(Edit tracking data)
=== Section Start ===
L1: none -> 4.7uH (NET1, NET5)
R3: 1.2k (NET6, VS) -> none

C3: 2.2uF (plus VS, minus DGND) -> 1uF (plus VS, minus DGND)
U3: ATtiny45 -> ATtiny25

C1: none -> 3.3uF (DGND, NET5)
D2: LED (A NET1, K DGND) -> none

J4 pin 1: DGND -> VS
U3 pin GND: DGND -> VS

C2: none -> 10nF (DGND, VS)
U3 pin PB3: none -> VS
=== Section End ===
=== Section Start ===
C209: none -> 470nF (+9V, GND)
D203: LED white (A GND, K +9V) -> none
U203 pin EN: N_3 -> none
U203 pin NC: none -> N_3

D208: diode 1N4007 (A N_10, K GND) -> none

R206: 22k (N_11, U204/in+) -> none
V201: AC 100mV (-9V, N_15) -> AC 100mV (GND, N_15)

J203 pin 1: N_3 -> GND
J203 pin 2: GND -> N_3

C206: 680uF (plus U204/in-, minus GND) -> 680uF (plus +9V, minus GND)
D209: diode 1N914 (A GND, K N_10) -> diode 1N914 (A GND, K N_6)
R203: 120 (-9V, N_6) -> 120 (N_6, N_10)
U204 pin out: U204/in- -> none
=== Section End ===
_AIM OF THE TASK:_ Check each line above for the word "minus" and copy the ones that have it.

_SOLUTION TO THIS PROBLEM:_
C3: 2.2uF (plus VS, minus DGND) -> 1uF (plus VS, minus DGND)
C206: 680uF (plus U204/in-, minus GND) -> 680uF (plus +9V, minus GND)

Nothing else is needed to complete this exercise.